◆ Task instructions
The required output is the lines below from the line containing "door: (1513, 847)" to the line containing "door: (1849, 1564) -> (689, 357), width x0.73", inclusive, retyped exactly. No other lines belong in it.

◆ Extracted records
========================================================================

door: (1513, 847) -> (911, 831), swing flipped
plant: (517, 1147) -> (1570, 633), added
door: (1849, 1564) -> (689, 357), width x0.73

========================================================================

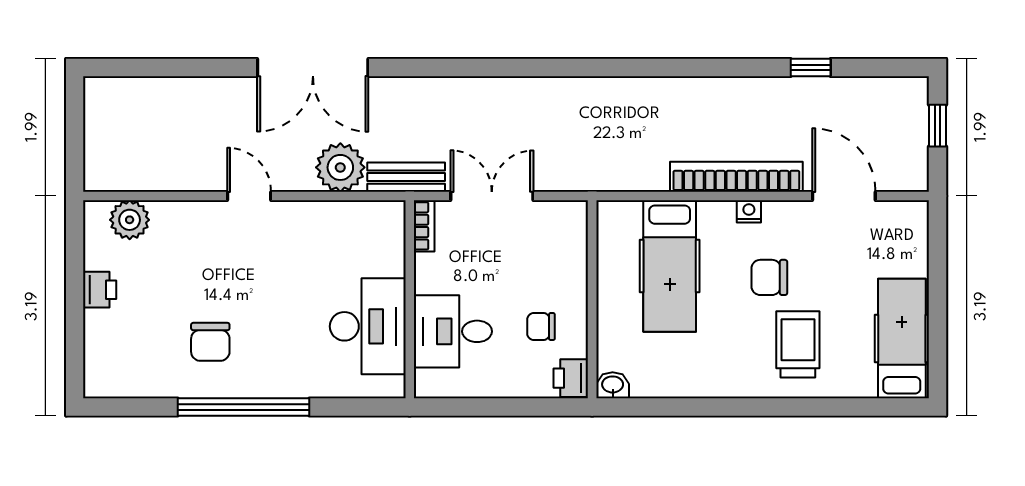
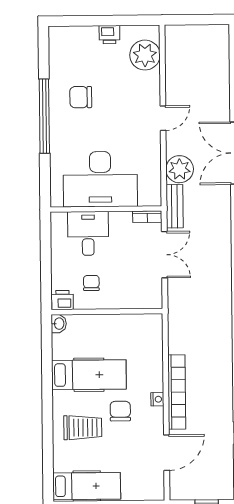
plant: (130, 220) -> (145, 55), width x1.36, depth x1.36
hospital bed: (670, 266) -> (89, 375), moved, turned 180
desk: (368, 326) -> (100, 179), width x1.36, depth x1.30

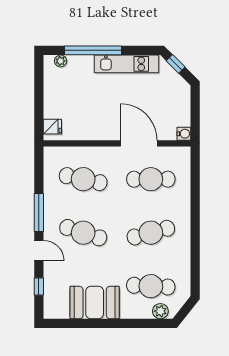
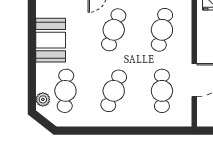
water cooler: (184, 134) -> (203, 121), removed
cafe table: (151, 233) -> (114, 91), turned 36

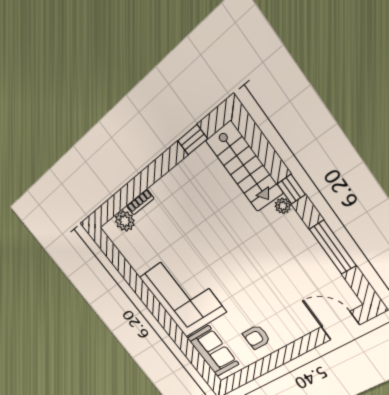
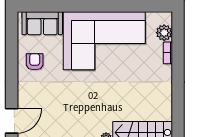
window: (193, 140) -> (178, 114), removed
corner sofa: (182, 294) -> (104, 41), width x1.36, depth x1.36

========================================================================

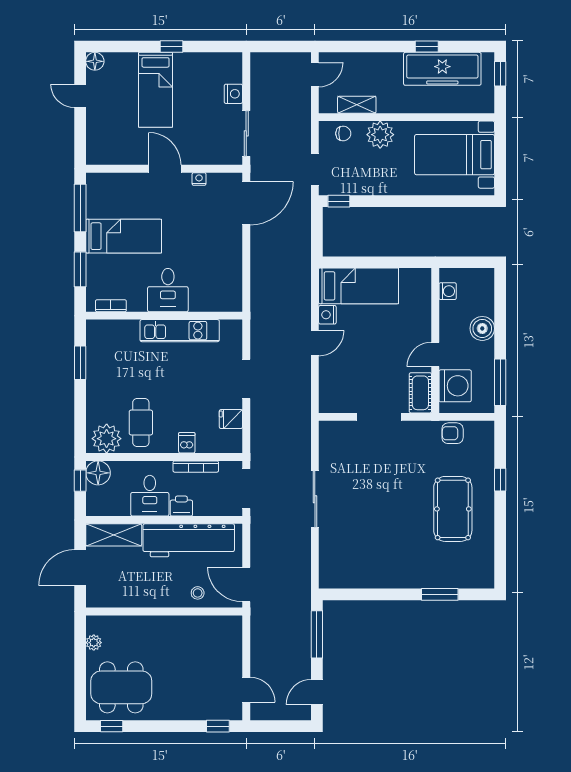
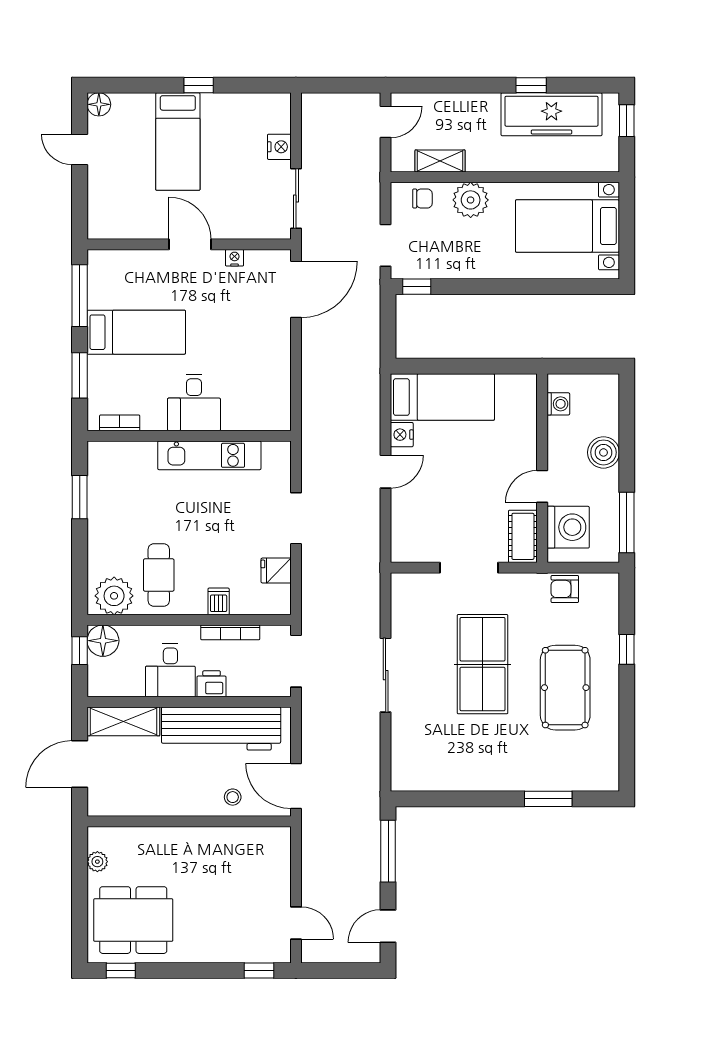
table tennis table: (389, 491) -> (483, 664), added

========================================================================

◆ Finished task
door: (1513, 847) -> (911, 831), swing flipped
plant: (517, 1147) -> (1570, 633), added
door: (1849, 1564) -> (689, 357), width x0.73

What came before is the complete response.